Apart from the images, output the data below exactly.

── COLLECTED MATERIAL ──

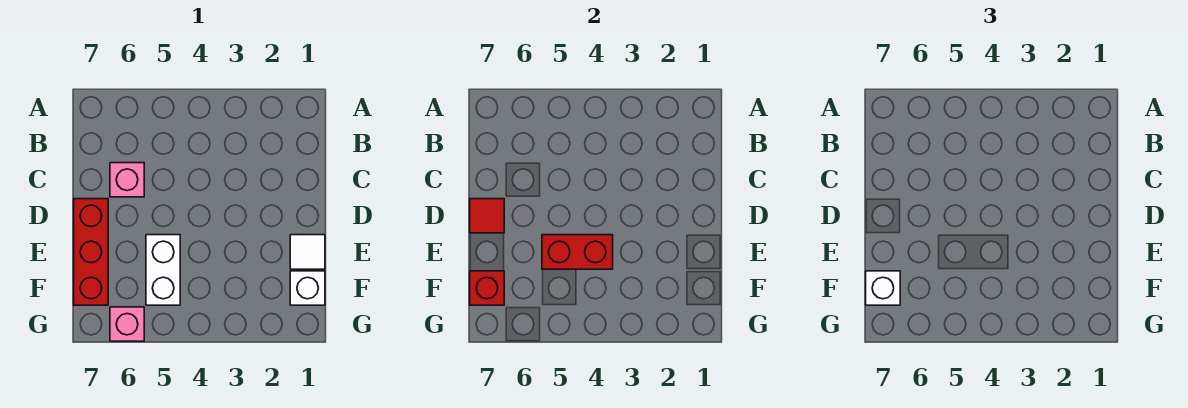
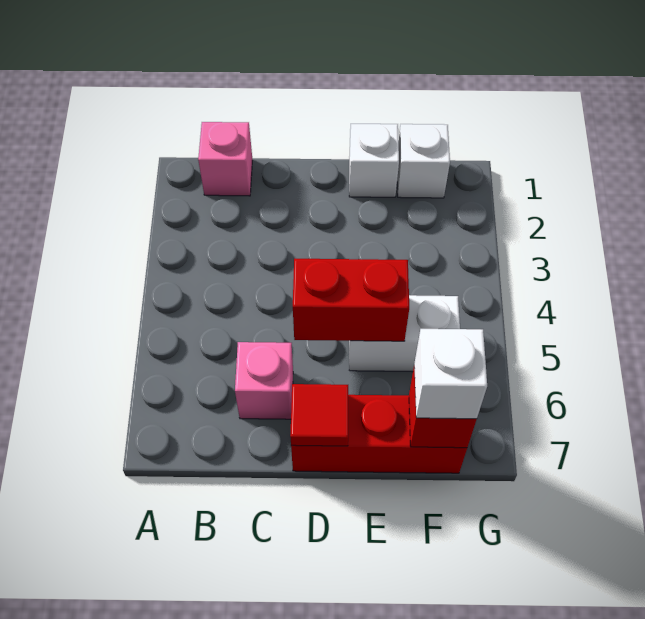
white tile E1 level 1 -> white brick E1 level 1
red brick E4:E5 level 2 -> red brick D5:E5 level 2
pink brick G6 level 1 -> pink brick B1 level 1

───

» RESULT OF THIS EXERCISE:
white tile E1 level 1 -> white brick E1 level 1
red brick E4:E5 level 2 -> red brick D5:E5 level 2
pink brick G6 level 1 -> pink brick B1 level 1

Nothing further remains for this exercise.